--- WORK REQUIRED ---
Repeat the records in full and exactly, omitting pictures.

--- LISTED ENTRIES ---
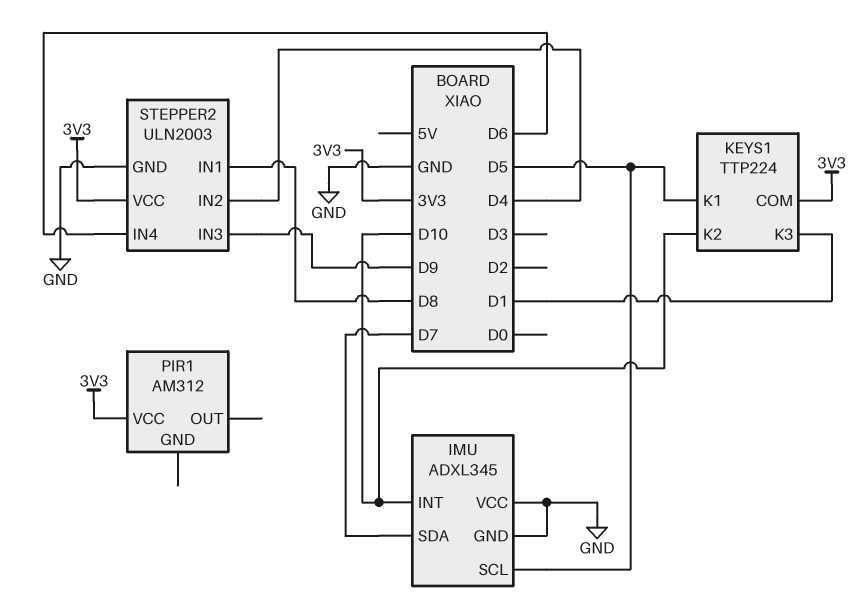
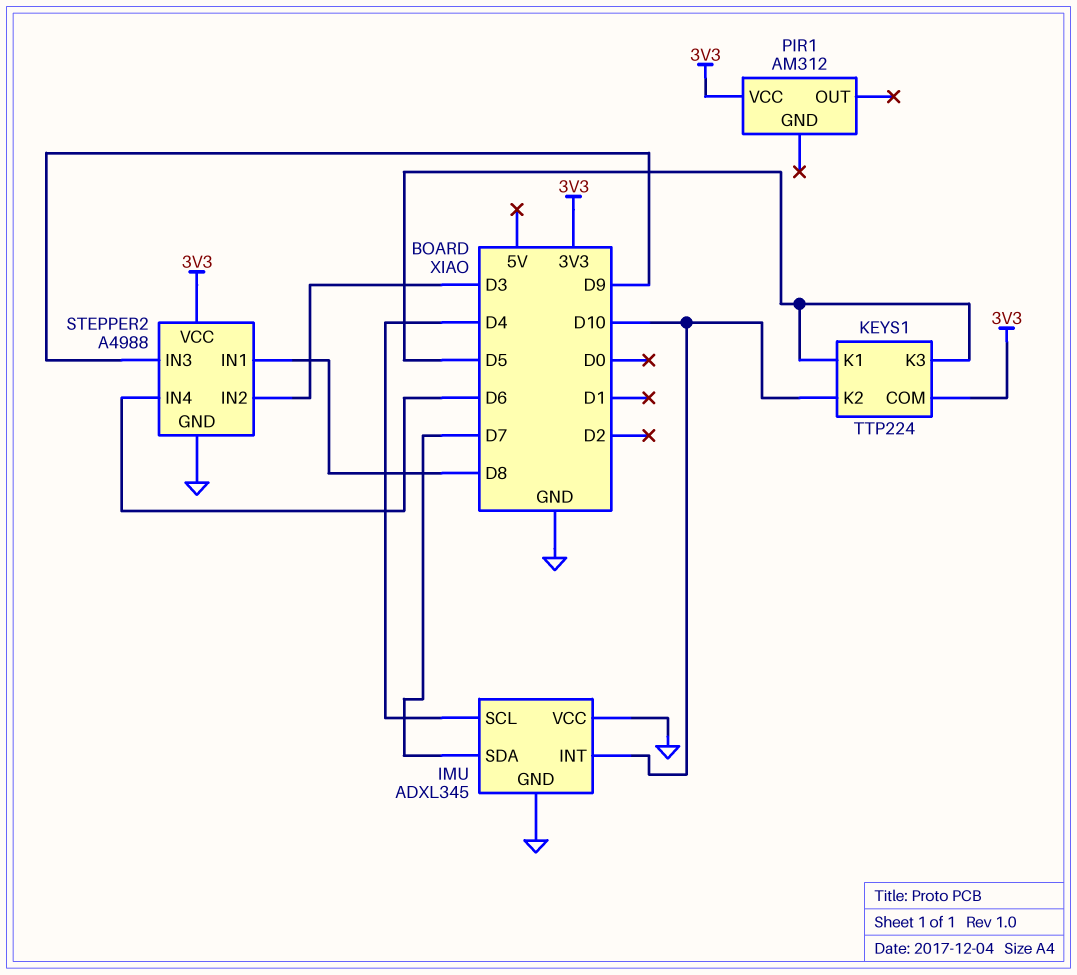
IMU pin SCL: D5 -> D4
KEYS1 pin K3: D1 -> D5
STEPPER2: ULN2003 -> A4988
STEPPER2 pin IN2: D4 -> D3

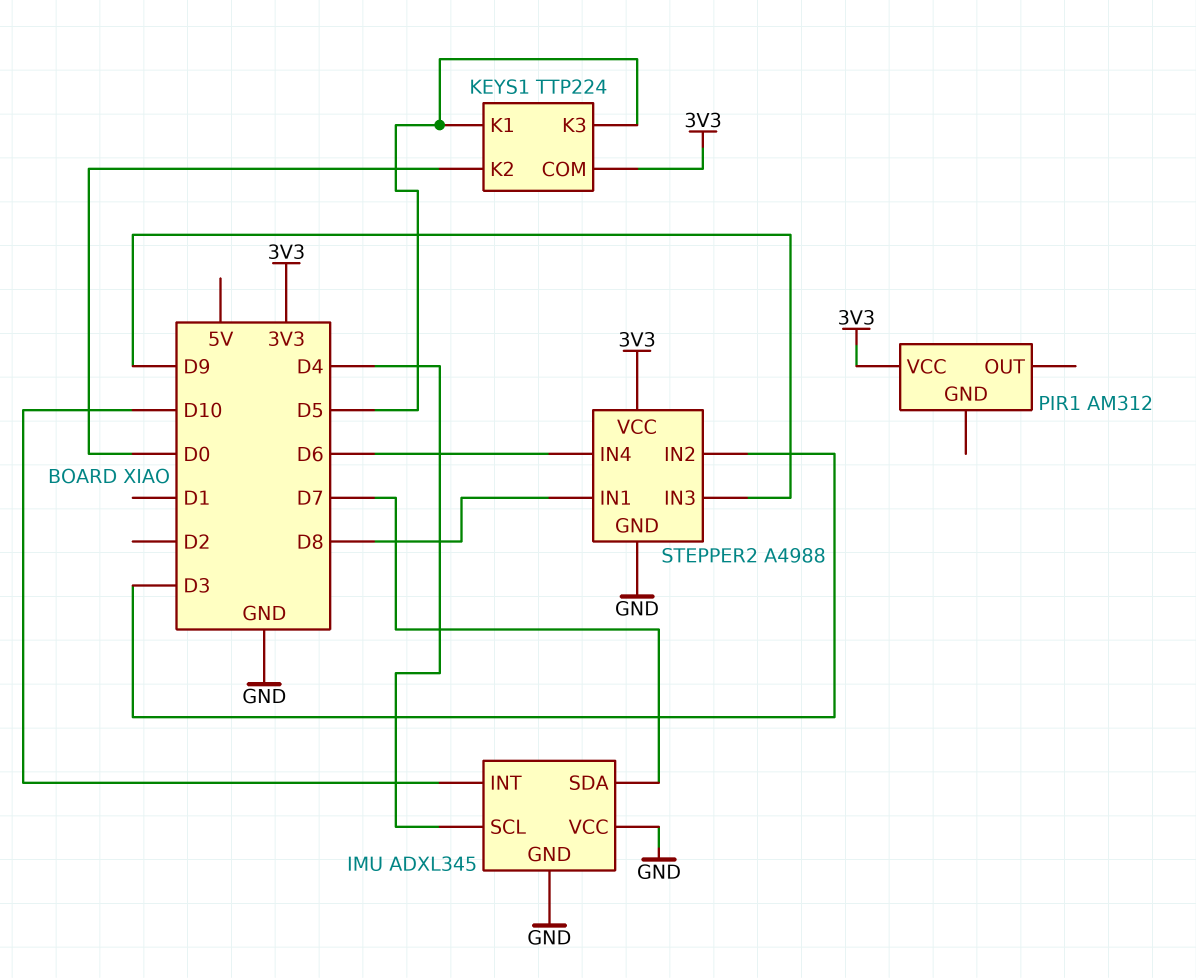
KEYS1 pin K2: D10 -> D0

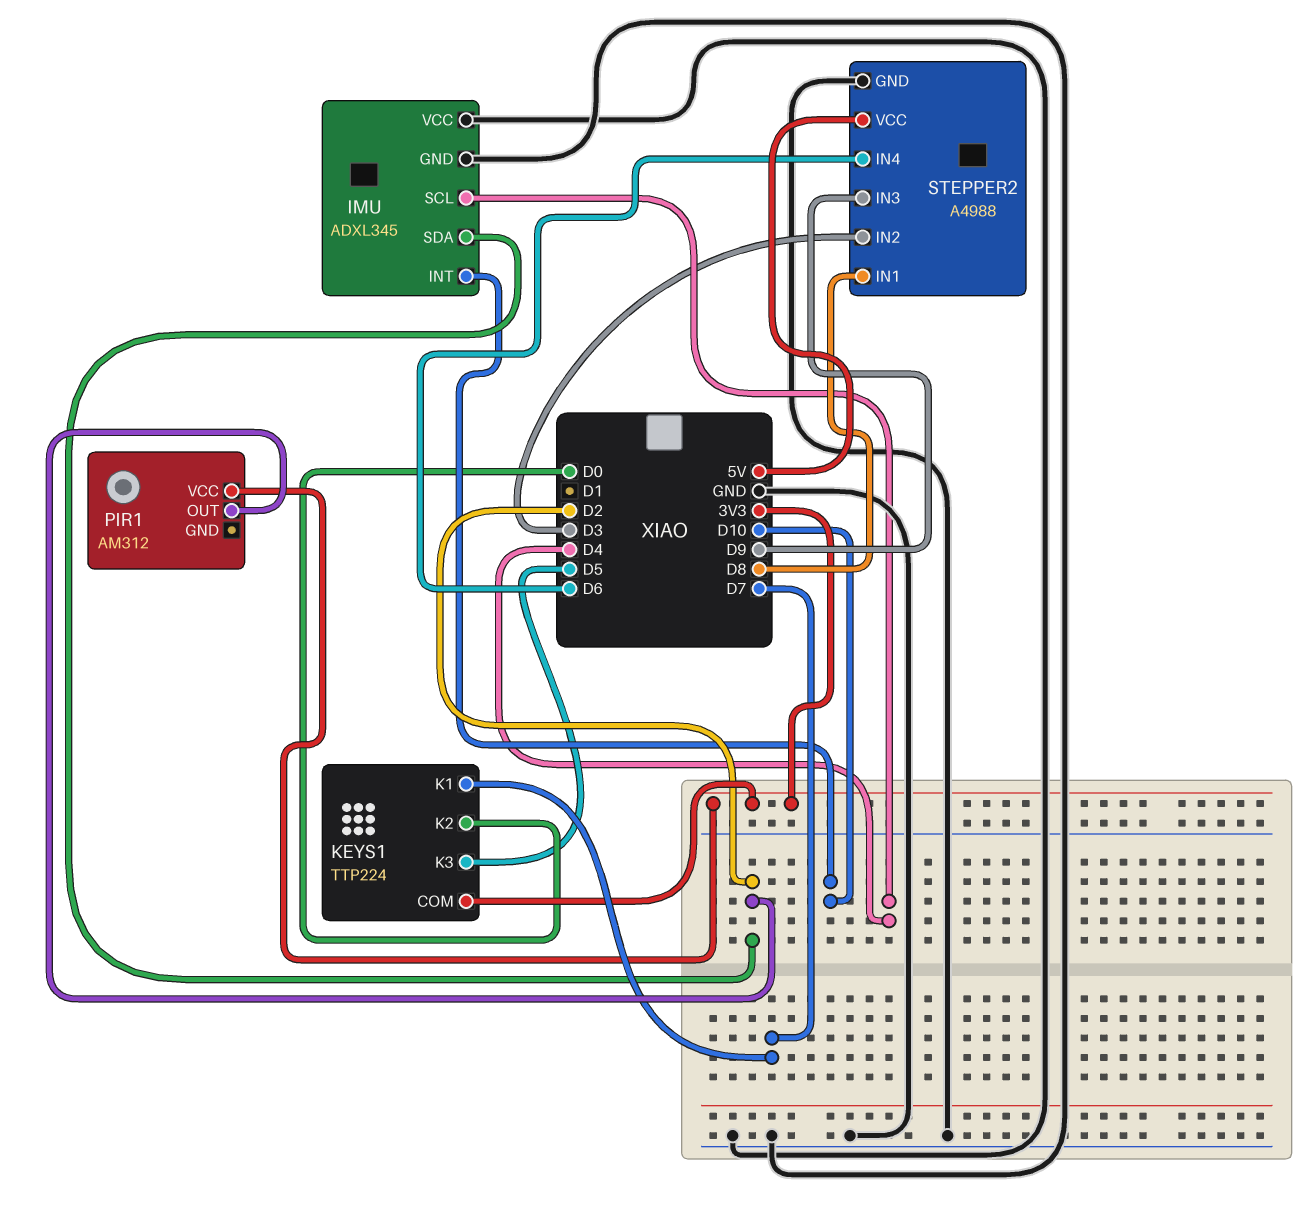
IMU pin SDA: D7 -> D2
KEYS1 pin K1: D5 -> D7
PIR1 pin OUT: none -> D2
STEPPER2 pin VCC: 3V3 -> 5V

--- TASK RESPONSE ---
IMU pin SCL: D5 -> D4
KEYS1 pin K3: D1 -> D5
STEPPER2: ULN2003 -> A4988
STEPPER2 pin IN2: D4 -> D3

KEYS1 pin K2: D10 -> D0

IMU pin SDA: D7 -> D2
KEYS1 pin K1: D5 -> D7
PIR1 pin OUT: none -> D2
STEPPER2 pin VCC: 3V3 -> 5V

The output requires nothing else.